(Supplied material Opens)

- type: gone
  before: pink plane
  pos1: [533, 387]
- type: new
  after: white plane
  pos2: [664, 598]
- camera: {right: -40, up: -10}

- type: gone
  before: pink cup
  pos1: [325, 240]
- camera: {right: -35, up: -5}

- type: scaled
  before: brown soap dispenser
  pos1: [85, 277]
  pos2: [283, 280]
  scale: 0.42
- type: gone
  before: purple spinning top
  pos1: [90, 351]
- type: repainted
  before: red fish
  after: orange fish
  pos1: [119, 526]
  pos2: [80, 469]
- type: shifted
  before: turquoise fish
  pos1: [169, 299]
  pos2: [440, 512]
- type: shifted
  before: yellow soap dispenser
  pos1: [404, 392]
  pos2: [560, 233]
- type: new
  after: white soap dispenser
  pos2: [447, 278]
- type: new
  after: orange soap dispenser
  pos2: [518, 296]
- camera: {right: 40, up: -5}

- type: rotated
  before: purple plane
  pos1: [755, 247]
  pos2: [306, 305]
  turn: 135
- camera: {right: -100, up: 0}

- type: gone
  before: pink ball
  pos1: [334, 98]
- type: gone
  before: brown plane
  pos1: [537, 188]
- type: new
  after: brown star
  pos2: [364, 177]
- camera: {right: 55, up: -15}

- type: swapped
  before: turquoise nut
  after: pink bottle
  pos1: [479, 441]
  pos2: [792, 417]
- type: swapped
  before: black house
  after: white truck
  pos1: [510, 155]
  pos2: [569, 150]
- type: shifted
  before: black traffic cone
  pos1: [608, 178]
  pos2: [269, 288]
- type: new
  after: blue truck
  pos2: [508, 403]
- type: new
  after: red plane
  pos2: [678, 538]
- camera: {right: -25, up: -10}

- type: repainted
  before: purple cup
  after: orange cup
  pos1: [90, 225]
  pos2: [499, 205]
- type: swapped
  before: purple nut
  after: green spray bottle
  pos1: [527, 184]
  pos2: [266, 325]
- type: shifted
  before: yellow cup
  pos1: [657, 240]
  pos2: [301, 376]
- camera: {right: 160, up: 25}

(Supplied material Closes)

Task item: Would you show every line in the data above that contains the string "soap"?

Answer below:
  before: brown soap dispenser
  before: yellow soap dispenser
  after: white soap dispenser
  after: orange soap dispenser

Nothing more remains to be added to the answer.